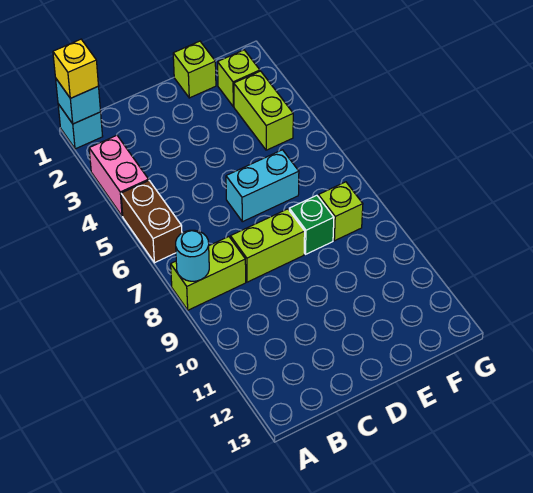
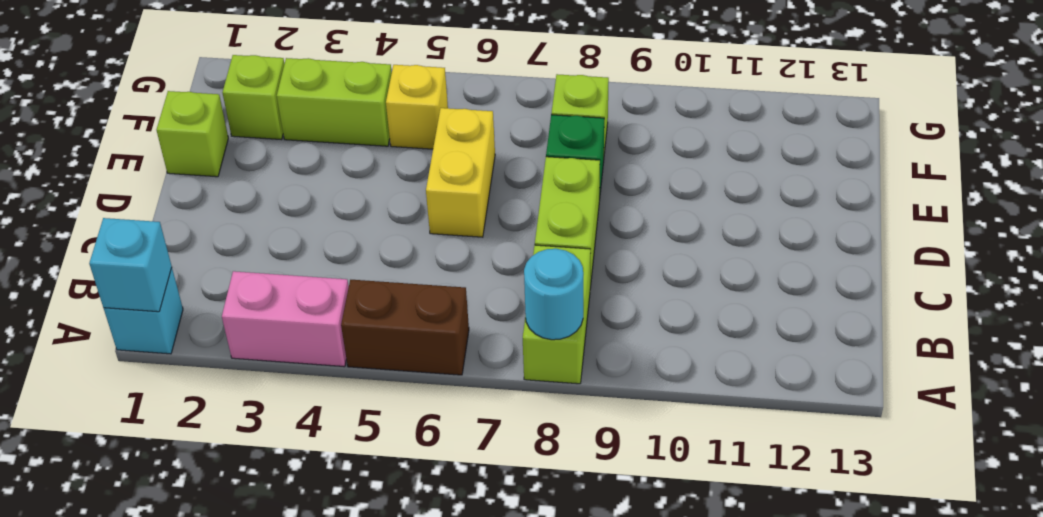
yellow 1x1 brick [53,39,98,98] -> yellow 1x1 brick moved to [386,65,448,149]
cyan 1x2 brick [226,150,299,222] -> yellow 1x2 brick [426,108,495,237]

= = = =

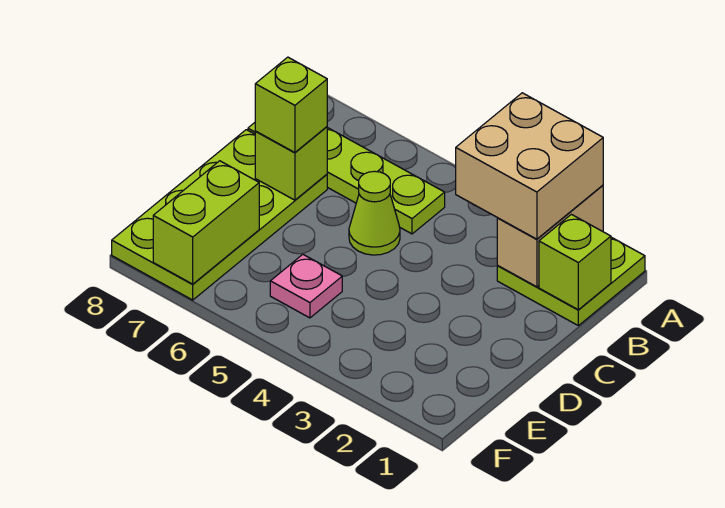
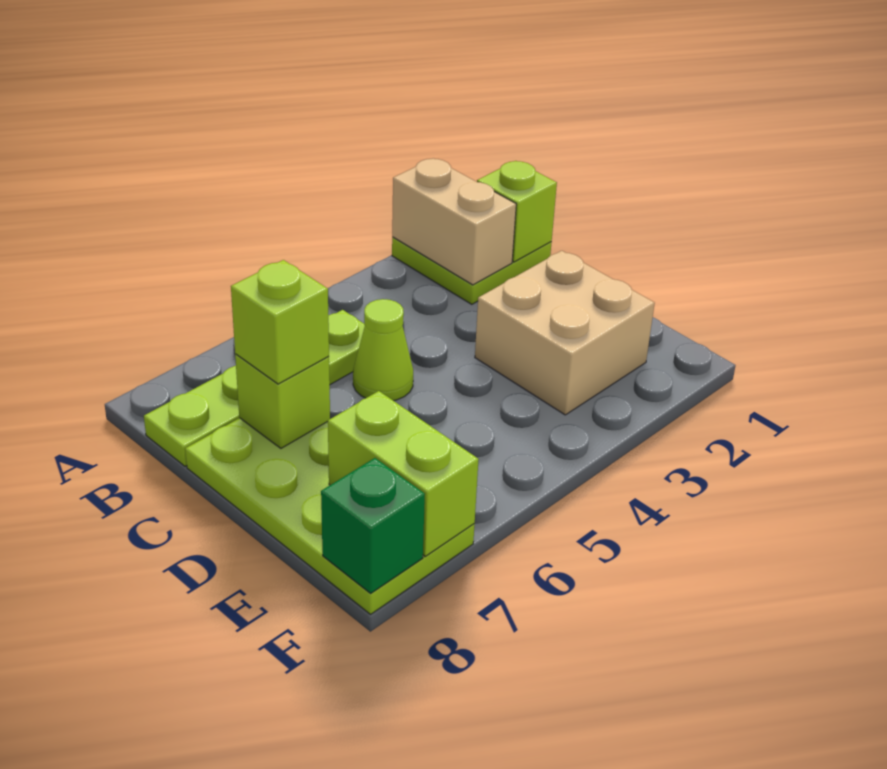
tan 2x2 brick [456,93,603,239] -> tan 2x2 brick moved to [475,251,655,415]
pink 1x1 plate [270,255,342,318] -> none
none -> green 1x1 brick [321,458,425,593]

= = = =

▸ **Work request**
Check each line above for "none" and return the ones that have it.

▸ **Answer to this task**
pink 1x1 plate [270,255,342,318] -> none
none -> green 1x1 brick [321,458,425,593]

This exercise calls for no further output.